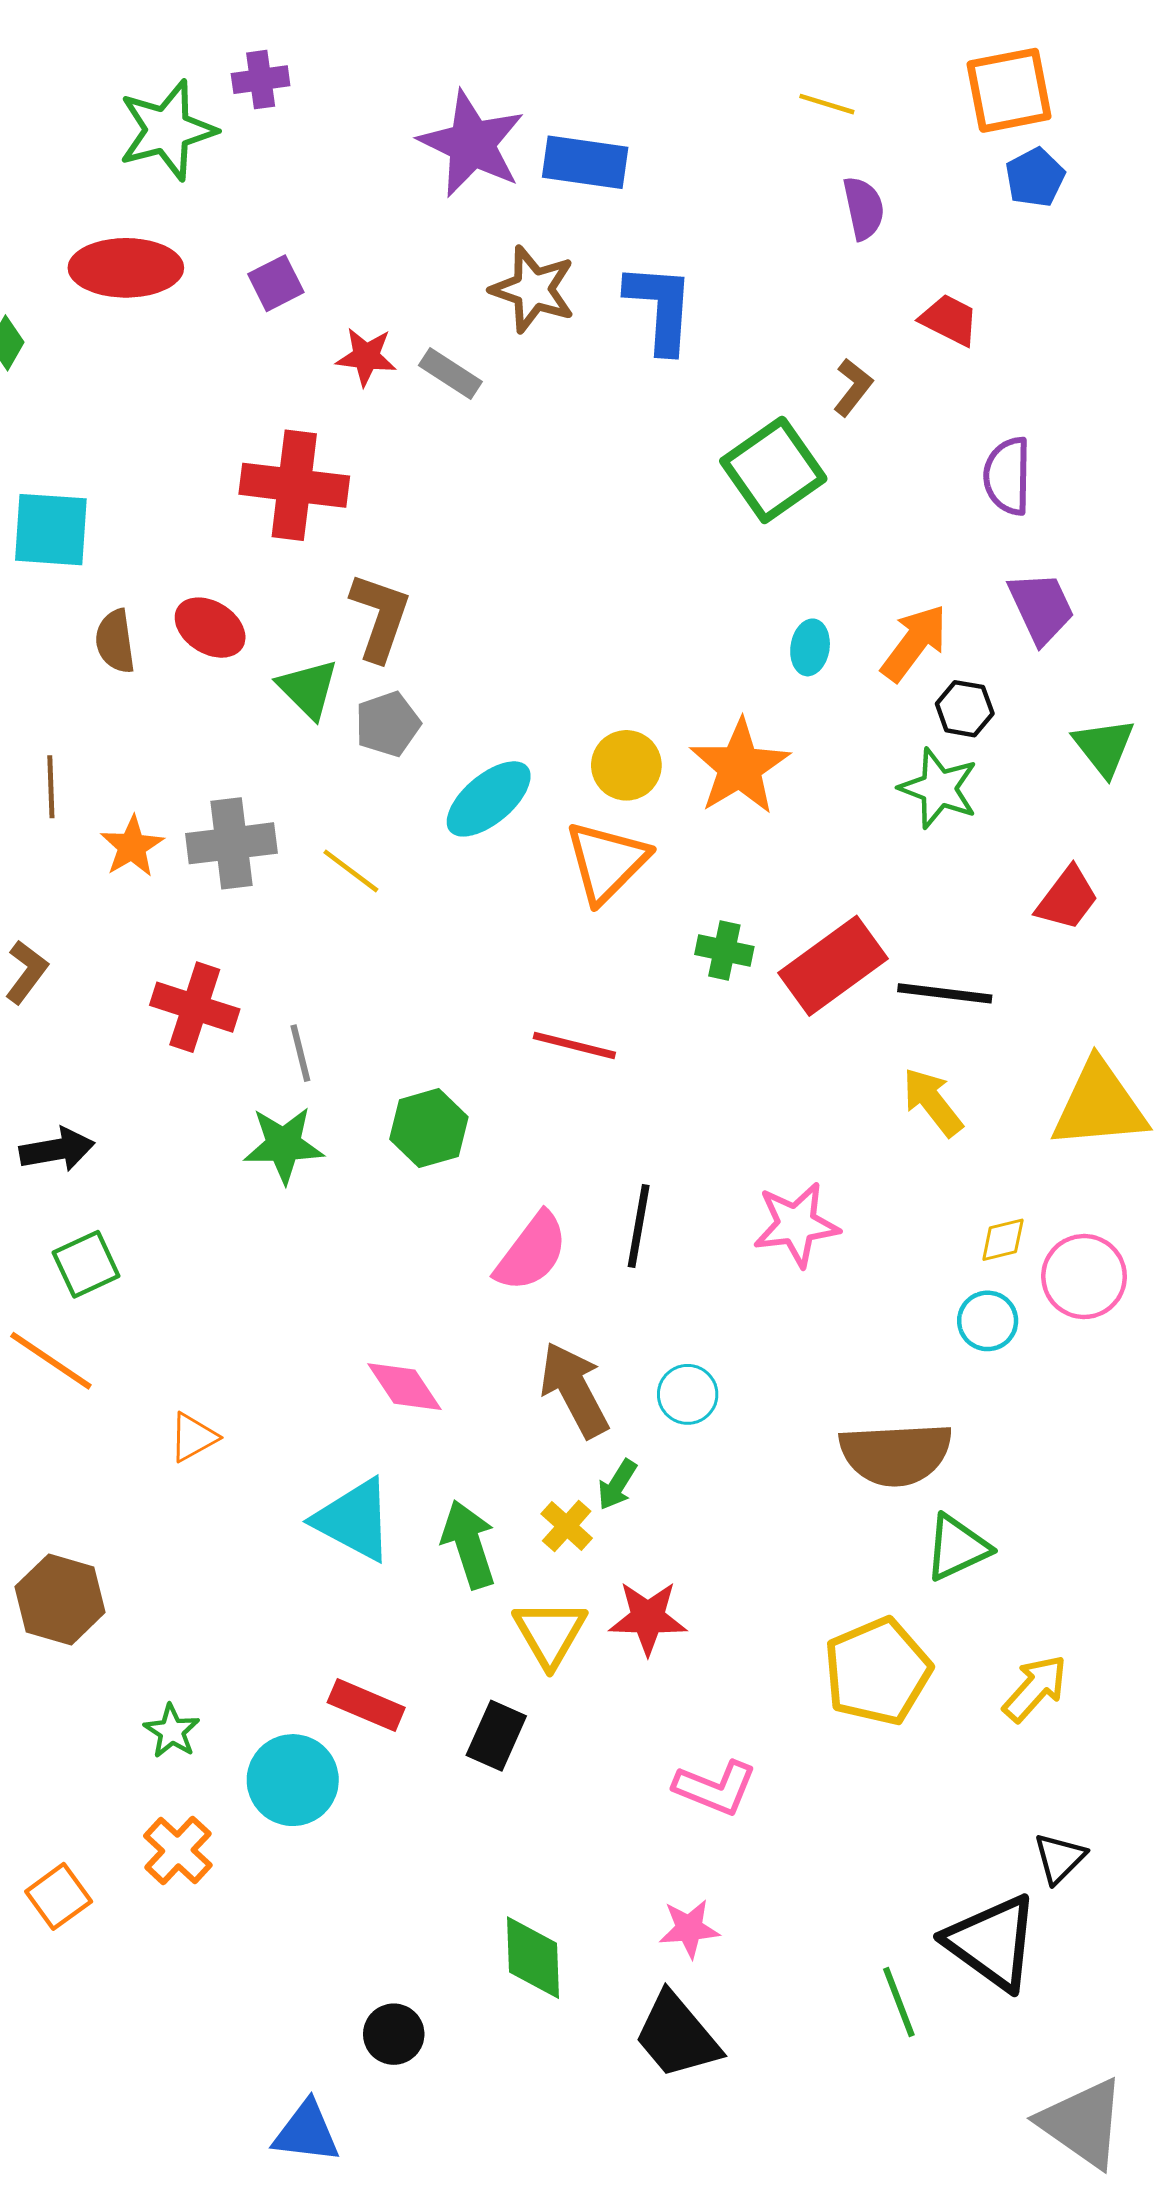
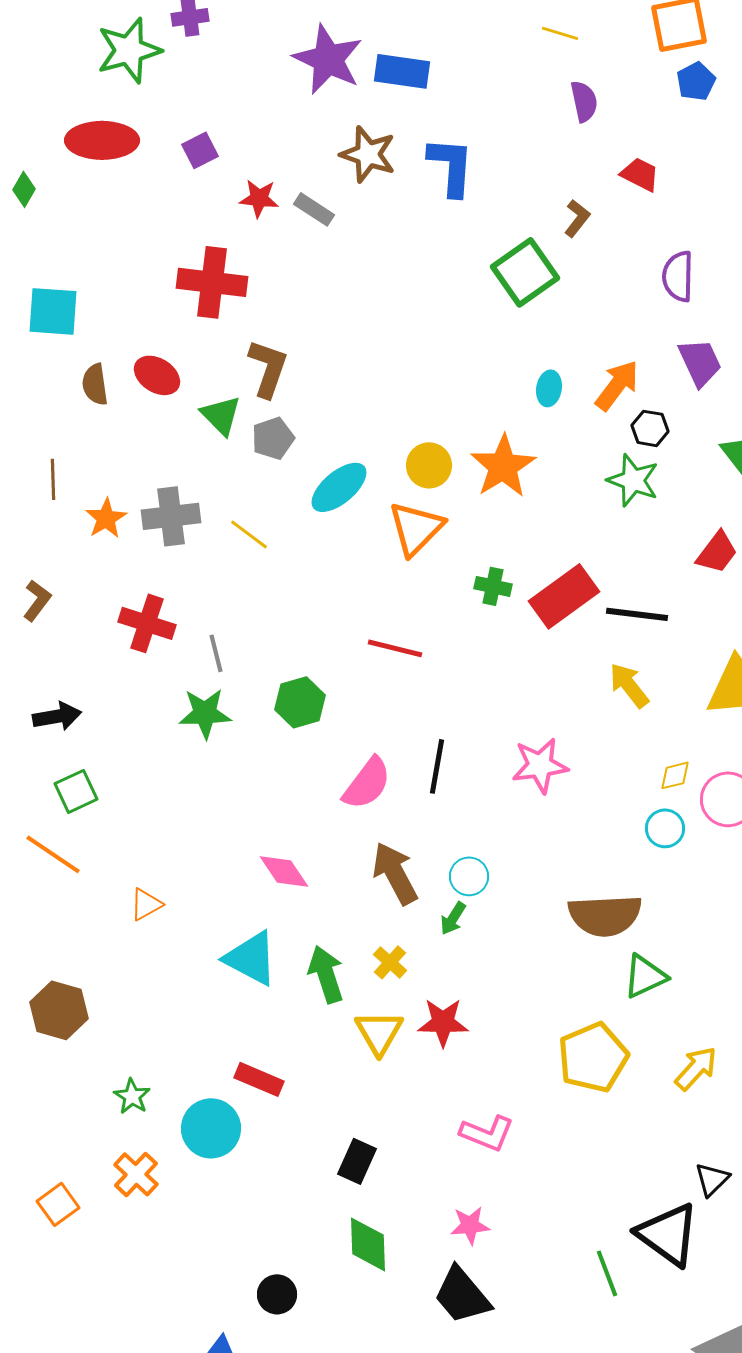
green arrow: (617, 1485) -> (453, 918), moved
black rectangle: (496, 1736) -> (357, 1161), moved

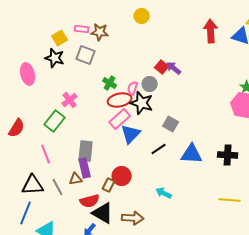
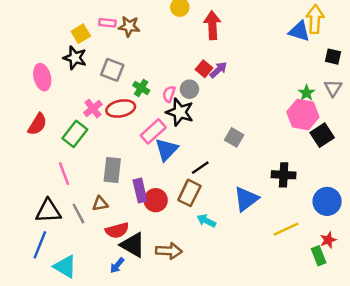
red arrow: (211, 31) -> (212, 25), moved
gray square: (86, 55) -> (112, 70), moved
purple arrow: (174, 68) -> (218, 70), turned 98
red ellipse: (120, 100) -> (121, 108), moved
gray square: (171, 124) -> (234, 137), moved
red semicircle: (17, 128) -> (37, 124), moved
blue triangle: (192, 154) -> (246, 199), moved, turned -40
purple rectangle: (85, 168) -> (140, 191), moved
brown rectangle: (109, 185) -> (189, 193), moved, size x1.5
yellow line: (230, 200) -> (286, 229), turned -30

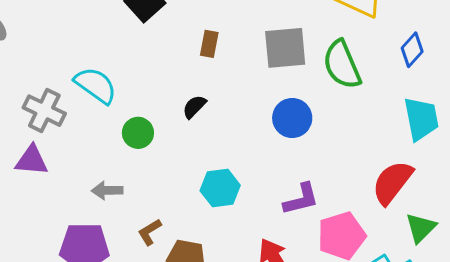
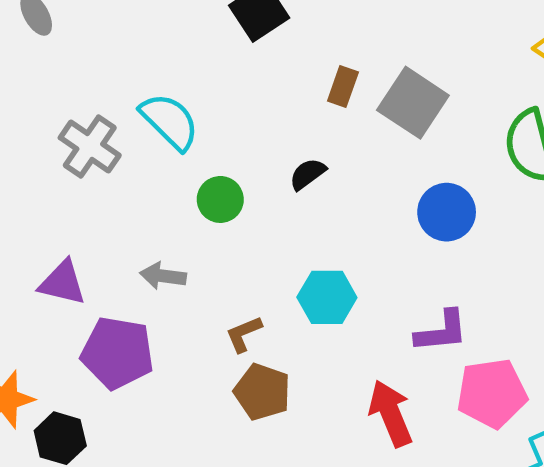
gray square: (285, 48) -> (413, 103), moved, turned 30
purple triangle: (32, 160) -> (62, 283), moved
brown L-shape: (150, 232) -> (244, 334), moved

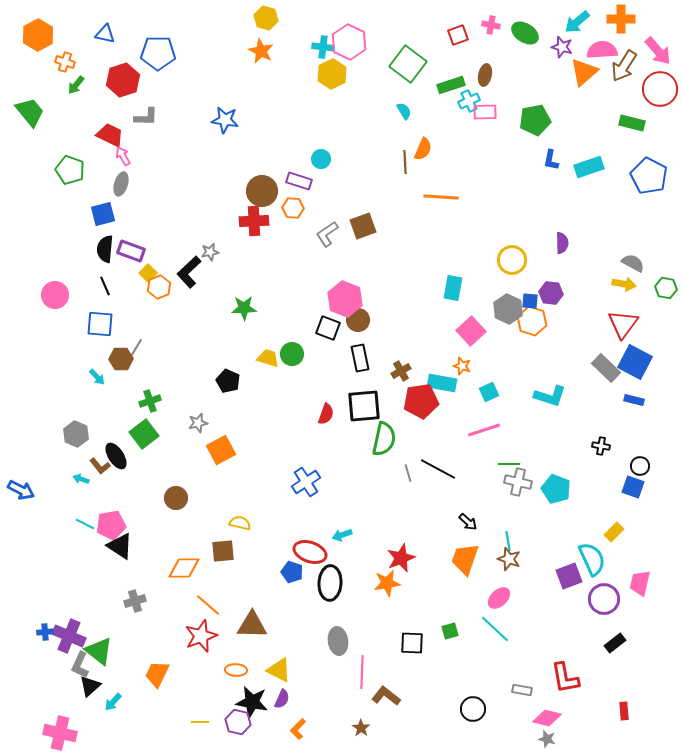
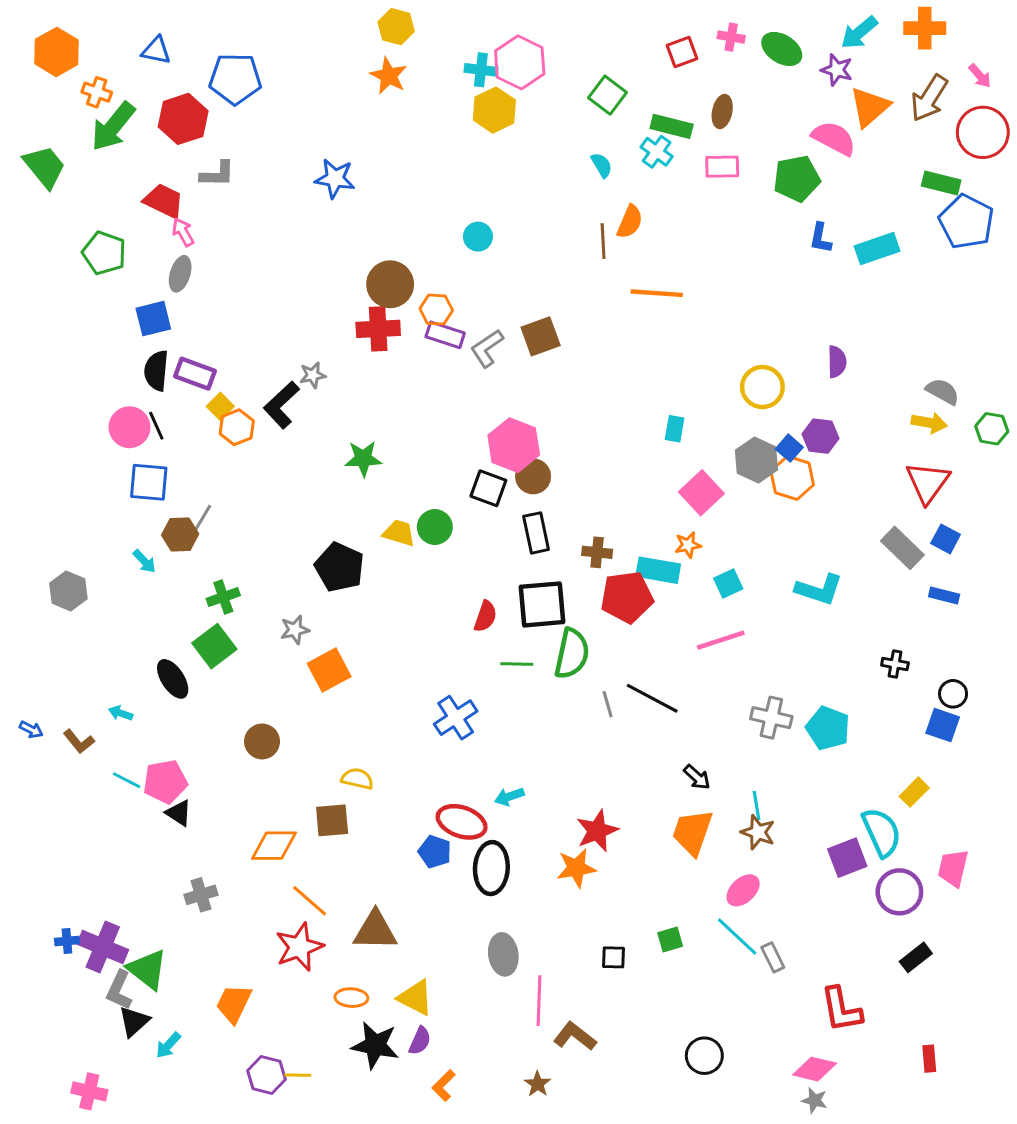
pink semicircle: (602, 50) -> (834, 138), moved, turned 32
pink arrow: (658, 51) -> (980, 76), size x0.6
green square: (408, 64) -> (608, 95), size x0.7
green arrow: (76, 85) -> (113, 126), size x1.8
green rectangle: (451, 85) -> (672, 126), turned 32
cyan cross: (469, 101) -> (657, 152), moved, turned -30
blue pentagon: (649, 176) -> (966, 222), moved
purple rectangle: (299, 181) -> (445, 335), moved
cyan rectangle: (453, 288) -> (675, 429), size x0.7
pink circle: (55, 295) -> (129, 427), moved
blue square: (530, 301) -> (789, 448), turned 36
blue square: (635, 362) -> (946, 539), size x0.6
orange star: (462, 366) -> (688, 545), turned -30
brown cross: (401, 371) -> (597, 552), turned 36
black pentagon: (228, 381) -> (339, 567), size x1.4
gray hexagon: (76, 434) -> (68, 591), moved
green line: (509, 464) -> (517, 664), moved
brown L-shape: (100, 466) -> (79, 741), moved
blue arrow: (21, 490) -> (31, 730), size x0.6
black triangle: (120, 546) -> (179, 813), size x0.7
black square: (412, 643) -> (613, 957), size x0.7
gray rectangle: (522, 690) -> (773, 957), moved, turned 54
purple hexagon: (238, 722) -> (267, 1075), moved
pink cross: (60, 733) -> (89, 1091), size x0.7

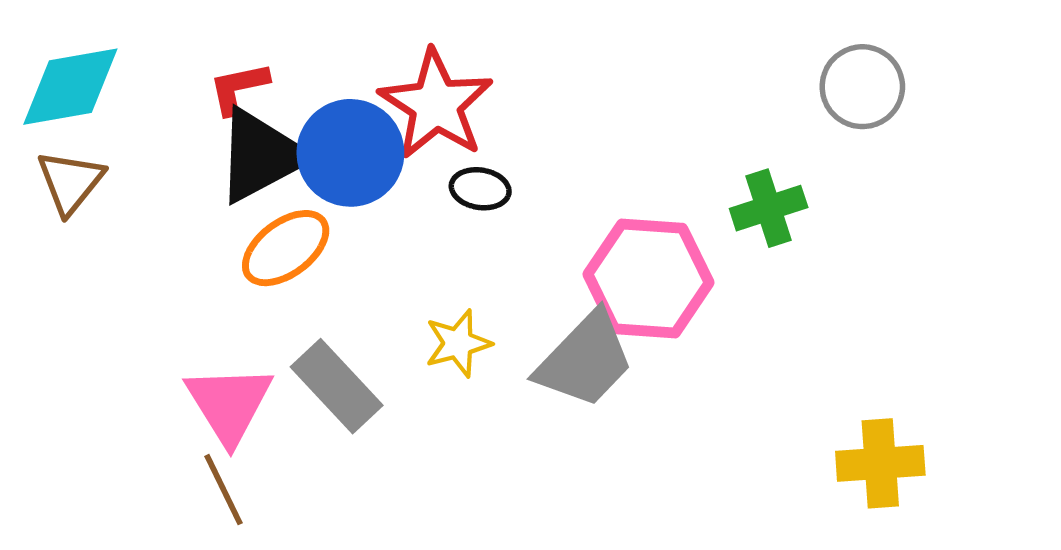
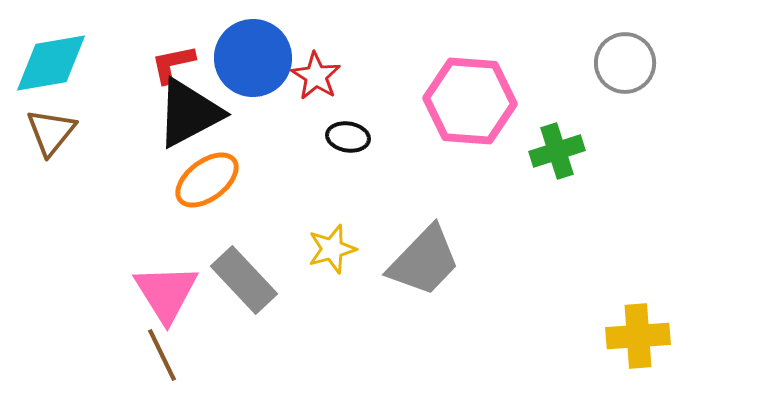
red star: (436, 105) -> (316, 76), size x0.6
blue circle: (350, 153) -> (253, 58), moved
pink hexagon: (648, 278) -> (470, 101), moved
::::::::::
### INSTRUCTIONS FOR THE TASK:
In the reply, each line of the data must appear exactly as written, and no picture may appear.

### ANSWER TO THIS TASK:
green arrow: (617, 1485) -> (453, 918), moved
black rectangle: (496, 1736) -> (357, 1161), moved

red arrow: (211, 31) -> (212, 25), moved
gray square: (86, 55) -> (112, 70), moved
purple arrow: (174, 68) -> (218, 70), turned 98
red ellipse: (120, 100) -> (121, 108), moved
gray square: (171, 124) -> (234, 137), moved
red semicircle: (17, 128) -> (37, 124), moved
blue triangle: (192, 154) -> (246, 199), moved, turned -40
purple rectangle: (85, 168) -> (140, 191), moved
brown rectangle: (109, 185) -> (189, 193), moved, size x1.5
yellow line: (230, 200) -> (286, 229), turned -30

gray square: (285, 48) -> (413, 103), moved, turned 30
purple triangle: (32, 160) -> (62, 283), moved
brown L-shape: (150, 232) -> (244, 334), moved

pink semicircle: (602, 50) -> (834, 138), moved, turned 32
pink arrow: (658, 51) -> (980, 76), size x0.6
green square: (408, 64) -> (608, 95), size x0.7
green arrow: (76, 85) -> (113, 126), size x1.8
green rectangle: (451, 85) -> (672, 126), turned 32
cyan cross: (469, 101) -> (657, 152), moved, turned -30
blue pentagon: (649, 176) -> (966, 222), moved
purple rectangle: (299, 181) -> (445, 335), moved
cyan rectangle: (453, 288) -> (675, 429), size x0.7
pink circle: (55, 295) -> (129, 427), moved
blue square: (530, 301) -> (789, 448), turned 36
blue square: (635, 362) -> (946, 539), size x0.6
orange star: (462, 366) -> (688, 545), turned -30
brown cross: (401, 371) -> (597, 552), turned 36
black pentagon: (228, 381) -> (339, 567), size x1.4
gray hexagon: (76, 434) -> (68, 591), moved
green line: (509, 464) -> (517, 664), moved
brown L-shape: (100, 466) -> (79, 741), moved
blue arrow: (21, 490) -> (31, 730), size x0.6
black triangle: (120, 546) -> (179, 813), size x0.7
black square: (412, 643) -> (613, 957), size x0.7
gray rectangle: (522, 690) -> (773, 957), moved, turned 54
purple hexagon: (238, 722) -> (267, 1075), moved
pink cross: (60, 733) -> (89, 1091), size x0.7

red star: (436, 105) -> (316, 76), size x0.6
blue circle: (350, 153) -> (253, 58), moved
pink hexagon: (648, 278) -> (470, 101), moved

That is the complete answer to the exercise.